• [EXERCISE GOAL] Please report each line below that contains the string "kern", copying every such line in full. Case counts, so only matches with identical capitalization qualify.

-- START EXERCISE MATERIAL --

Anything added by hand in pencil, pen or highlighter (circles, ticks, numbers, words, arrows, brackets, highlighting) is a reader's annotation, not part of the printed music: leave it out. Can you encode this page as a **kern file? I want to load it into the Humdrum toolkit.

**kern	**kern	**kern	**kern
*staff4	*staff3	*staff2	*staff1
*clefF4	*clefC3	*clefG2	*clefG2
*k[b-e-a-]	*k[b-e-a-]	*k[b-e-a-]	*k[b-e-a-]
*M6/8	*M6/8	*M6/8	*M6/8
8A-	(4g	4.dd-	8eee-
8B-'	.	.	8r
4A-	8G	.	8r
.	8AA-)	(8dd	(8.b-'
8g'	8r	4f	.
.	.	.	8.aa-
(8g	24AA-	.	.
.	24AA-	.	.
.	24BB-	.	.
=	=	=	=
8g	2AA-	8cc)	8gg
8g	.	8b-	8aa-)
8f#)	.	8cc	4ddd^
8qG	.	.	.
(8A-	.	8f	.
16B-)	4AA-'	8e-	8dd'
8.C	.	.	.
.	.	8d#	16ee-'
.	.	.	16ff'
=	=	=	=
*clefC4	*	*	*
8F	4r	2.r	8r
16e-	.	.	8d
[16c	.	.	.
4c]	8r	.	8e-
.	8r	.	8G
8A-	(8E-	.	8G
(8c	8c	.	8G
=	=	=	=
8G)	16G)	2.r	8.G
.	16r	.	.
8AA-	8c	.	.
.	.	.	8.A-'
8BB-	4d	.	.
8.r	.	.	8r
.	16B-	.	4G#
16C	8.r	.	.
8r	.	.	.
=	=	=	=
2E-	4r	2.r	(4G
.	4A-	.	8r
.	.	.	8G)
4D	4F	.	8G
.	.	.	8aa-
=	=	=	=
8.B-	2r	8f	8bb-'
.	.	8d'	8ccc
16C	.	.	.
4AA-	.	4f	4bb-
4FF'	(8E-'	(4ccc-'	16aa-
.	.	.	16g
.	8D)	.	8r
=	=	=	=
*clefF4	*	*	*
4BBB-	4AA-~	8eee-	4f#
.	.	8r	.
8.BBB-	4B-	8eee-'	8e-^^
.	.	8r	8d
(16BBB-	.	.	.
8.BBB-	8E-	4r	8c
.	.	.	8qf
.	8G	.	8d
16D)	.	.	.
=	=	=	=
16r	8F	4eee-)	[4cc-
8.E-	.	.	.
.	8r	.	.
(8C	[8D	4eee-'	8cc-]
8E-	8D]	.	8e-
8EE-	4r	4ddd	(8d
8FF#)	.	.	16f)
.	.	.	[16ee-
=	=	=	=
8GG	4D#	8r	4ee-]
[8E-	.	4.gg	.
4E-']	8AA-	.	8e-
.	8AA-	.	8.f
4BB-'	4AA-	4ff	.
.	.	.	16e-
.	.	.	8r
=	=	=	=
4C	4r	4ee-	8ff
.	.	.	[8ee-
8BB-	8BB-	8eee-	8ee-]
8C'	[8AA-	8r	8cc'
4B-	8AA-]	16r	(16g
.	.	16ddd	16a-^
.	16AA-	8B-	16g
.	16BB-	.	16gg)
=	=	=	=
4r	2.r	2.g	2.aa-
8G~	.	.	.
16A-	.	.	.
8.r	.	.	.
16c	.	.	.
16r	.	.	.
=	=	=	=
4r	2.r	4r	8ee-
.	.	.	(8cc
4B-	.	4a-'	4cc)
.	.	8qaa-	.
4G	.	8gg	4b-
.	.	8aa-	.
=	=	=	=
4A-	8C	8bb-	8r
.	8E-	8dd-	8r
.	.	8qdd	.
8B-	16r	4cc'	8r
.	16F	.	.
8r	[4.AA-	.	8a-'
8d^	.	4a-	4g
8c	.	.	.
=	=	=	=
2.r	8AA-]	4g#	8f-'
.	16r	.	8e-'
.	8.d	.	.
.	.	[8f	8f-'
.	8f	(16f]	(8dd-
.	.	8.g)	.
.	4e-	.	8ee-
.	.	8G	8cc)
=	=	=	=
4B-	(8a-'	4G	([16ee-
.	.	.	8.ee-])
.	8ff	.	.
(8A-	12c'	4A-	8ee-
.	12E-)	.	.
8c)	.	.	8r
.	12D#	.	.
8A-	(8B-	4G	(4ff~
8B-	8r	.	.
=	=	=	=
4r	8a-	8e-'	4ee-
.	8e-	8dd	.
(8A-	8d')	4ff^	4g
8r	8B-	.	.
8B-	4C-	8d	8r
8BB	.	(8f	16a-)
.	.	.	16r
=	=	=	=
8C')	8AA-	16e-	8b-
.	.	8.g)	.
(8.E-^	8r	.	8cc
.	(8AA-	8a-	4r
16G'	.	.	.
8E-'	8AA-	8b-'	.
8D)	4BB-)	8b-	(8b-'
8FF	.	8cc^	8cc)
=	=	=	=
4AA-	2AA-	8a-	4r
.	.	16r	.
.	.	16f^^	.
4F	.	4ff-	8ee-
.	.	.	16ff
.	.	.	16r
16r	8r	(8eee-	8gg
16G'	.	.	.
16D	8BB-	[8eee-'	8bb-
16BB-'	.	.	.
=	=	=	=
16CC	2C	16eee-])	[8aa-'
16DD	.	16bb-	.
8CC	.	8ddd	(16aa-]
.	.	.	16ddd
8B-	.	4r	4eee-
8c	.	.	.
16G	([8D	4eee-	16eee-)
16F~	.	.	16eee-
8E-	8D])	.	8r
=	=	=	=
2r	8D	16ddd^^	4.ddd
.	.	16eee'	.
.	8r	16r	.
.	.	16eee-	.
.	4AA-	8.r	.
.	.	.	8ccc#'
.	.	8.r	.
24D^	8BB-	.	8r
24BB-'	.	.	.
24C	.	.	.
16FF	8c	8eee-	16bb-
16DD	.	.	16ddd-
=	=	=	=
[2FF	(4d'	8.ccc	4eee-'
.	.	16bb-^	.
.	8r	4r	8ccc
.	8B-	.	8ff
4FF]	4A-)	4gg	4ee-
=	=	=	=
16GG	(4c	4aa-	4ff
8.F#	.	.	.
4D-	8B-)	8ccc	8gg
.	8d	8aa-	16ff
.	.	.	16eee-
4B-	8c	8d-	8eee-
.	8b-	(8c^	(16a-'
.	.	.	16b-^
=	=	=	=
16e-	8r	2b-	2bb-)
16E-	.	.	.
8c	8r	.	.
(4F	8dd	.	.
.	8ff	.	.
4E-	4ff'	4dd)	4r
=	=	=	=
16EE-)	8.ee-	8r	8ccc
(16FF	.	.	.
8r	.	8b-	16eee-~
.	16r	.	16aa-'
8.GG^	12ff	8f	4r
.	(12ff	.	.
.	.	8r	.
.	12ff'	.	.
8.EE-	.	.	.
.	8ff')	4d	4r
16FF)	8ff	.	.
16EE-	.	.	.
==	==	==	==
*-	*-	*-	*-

-- END EXERCISE MATERIAL --

• [ANSWER FOR THIS EXERCISE]
Anything added by hand in pencil, pen or highlighter (circles, ticks, numbers, words, arrows, brackets, highlighting) is a reader's annotation, not part of the printed music: leave it out. Can you encode this page as a **kern file? I want to load it into the Humdrum toolkit.
**kern	**kern	**kern	**kern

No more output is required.